Word for word, print out all of the data, omitting every image.

[Opening Available data section]

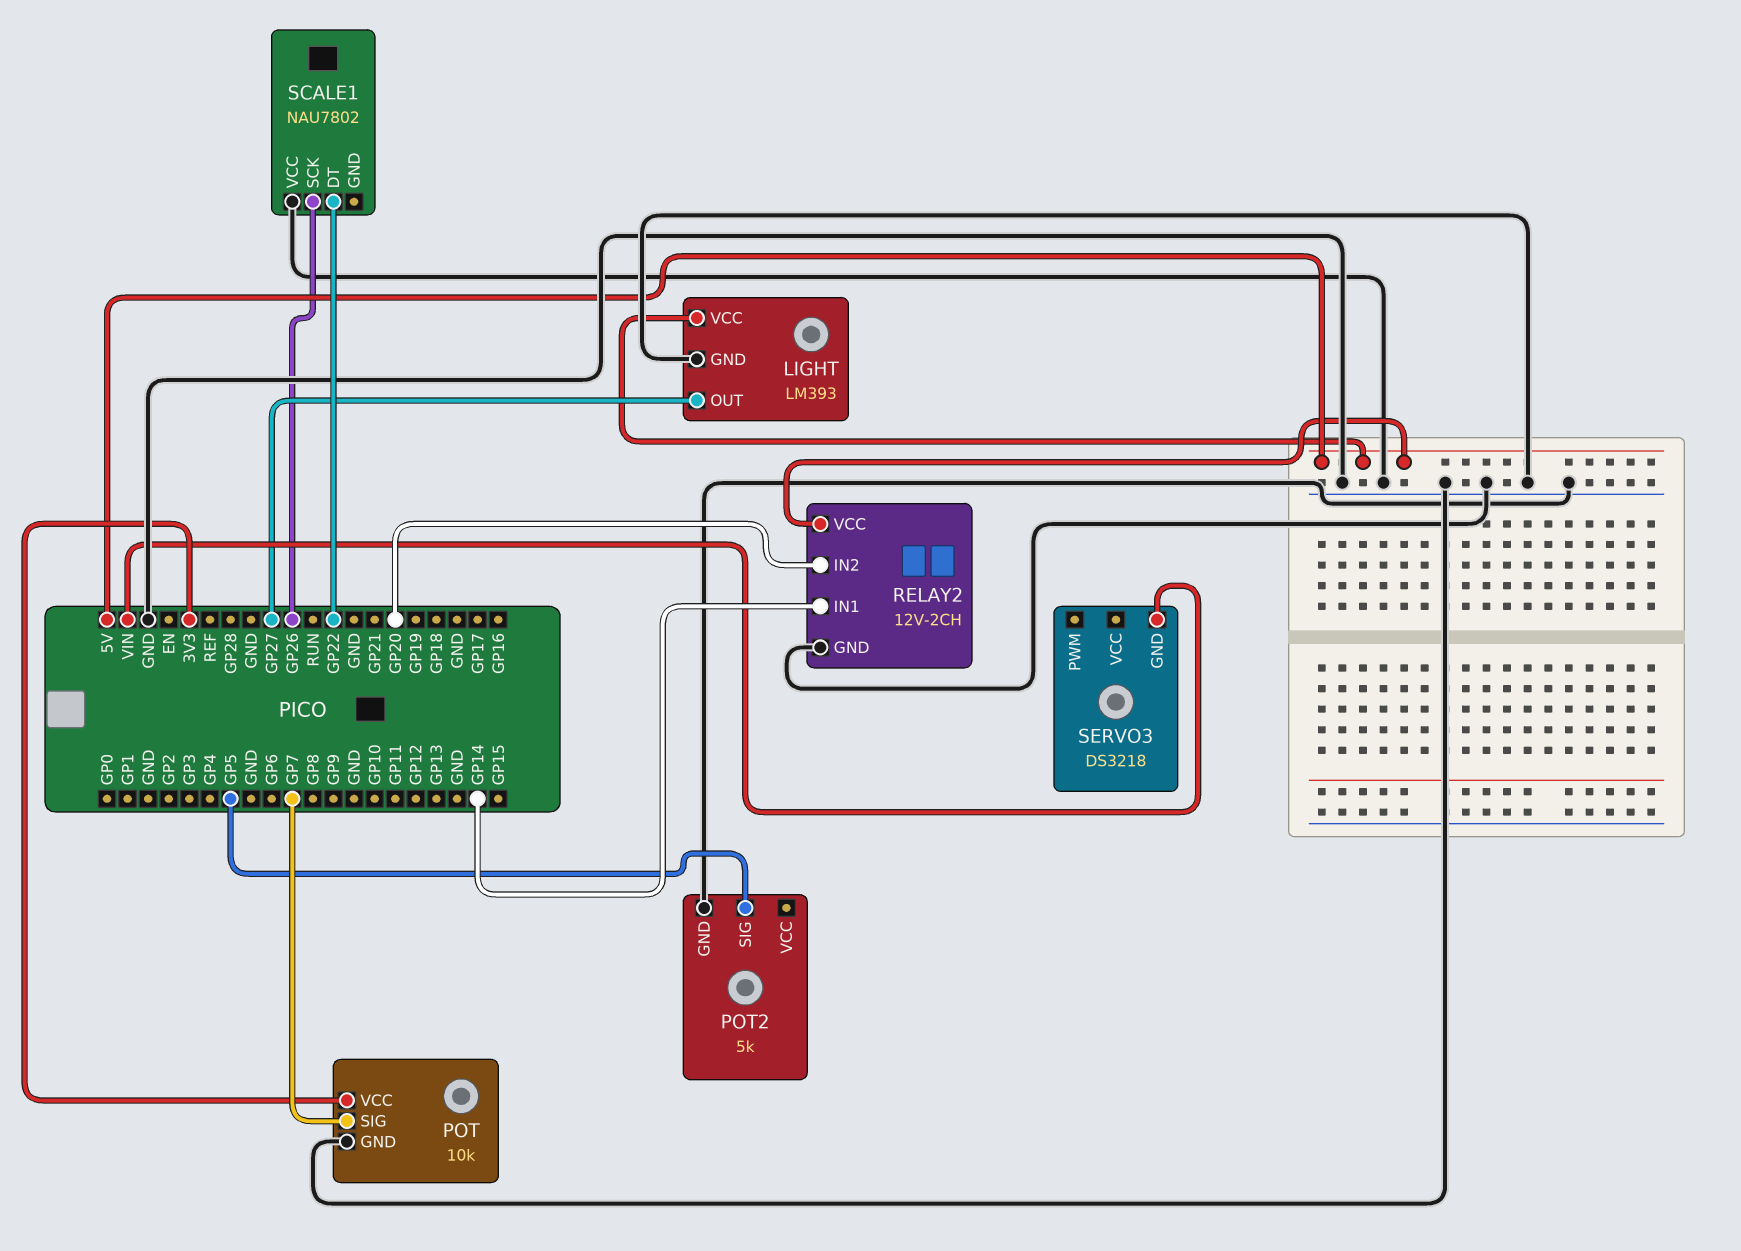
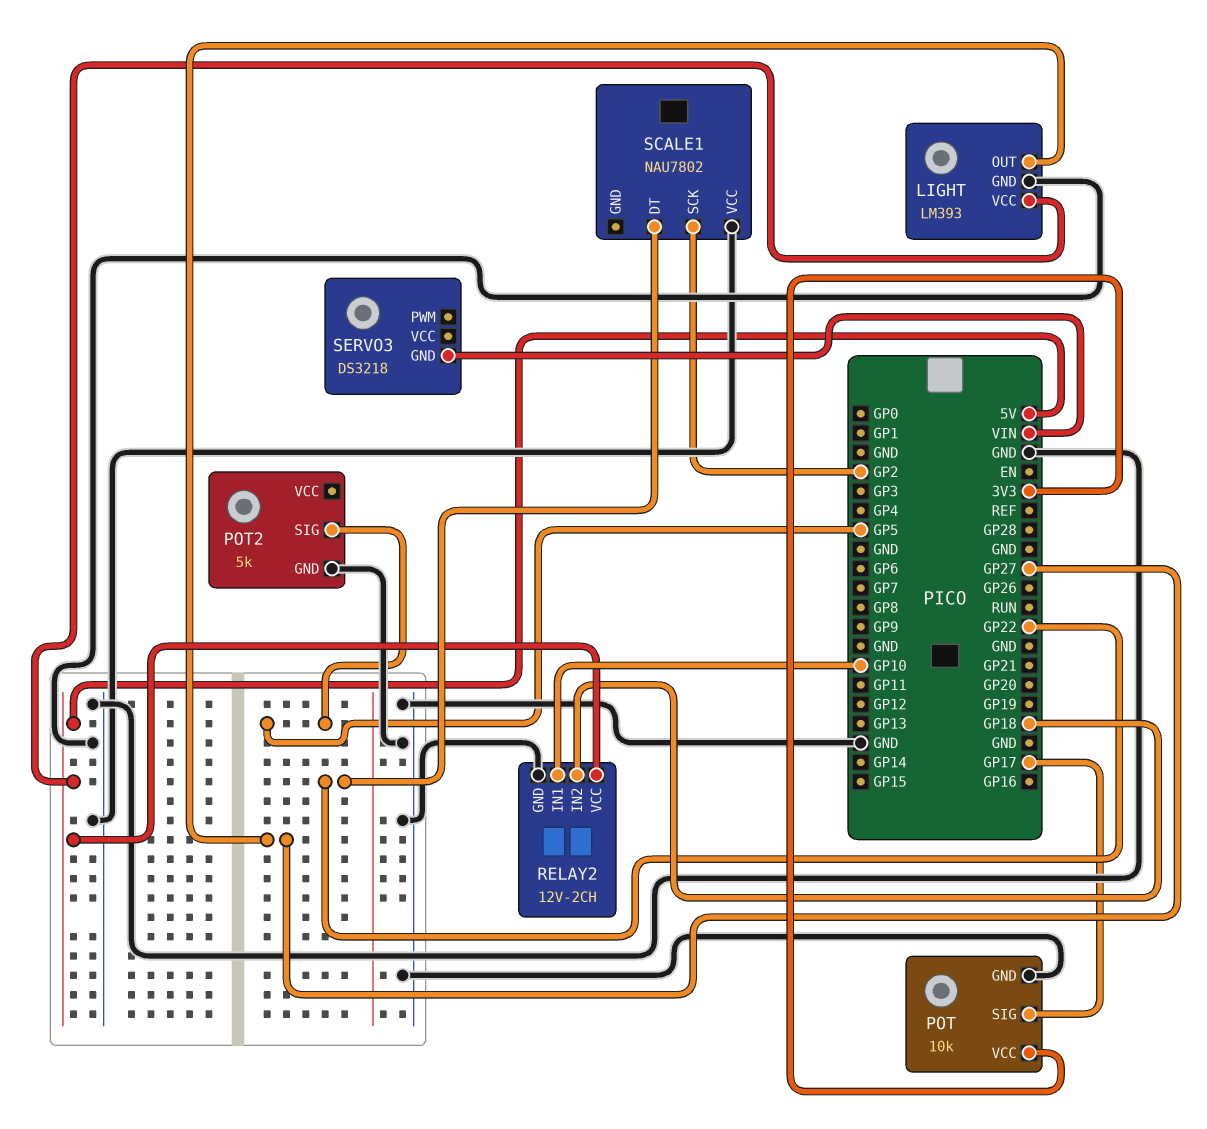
POT pin SIG: GP7 -> GP17
RELAY2 pin IN1: GP14 -> GP10
RELAY2 pin IN2: GP20 -> GP18
SCALE1 pin SCK: GP26 -> GP2

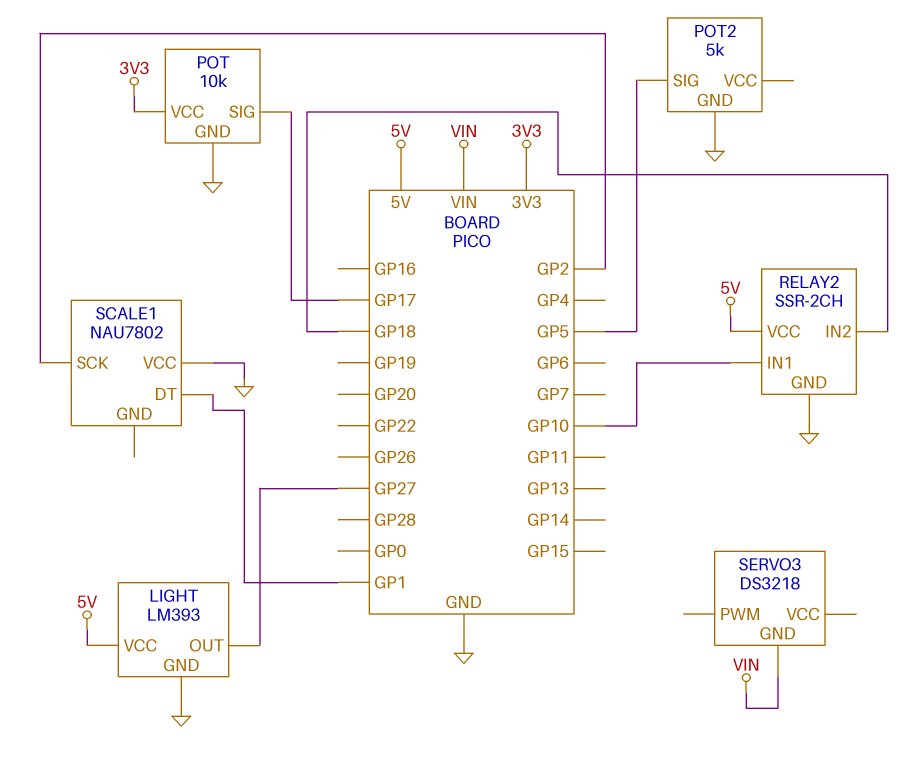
RELAY2: 12V-2CH -> SSR-2CH
SCALE1 pin DT: GP22 -> GP1

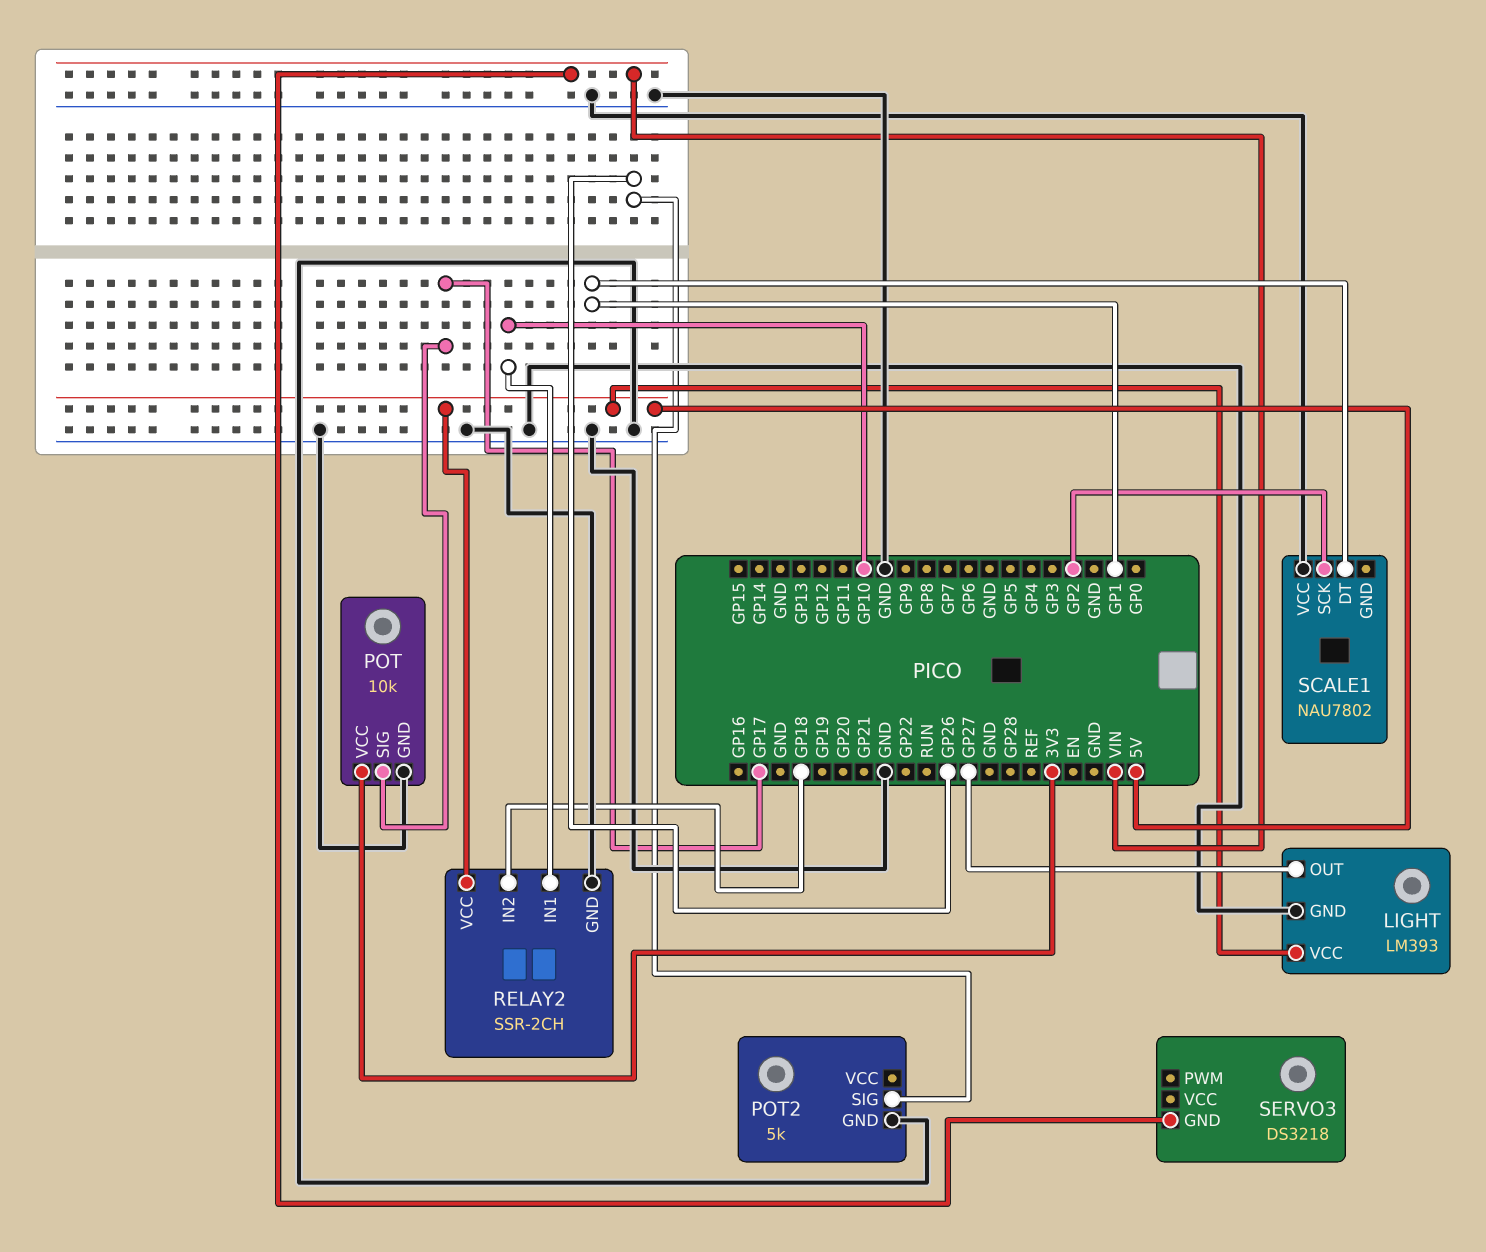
POT2 pin SIG: GP5 -> GP26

[Closing Available data section]

--- Answer section ---
POT pin SIG: GP7 -> GP17
RELAY2 pin IN1: GP14 -> GP10
RELAY2 pin IN2: GP20 -> GP18
SCALE1 pin SCK: GP26 -> GP2

RELAY2: 12V-2CH -> SSR-2CH
SCALE1 pin DT: GP22 -> GP1

POT2 pin SIG: GP5 -> GP26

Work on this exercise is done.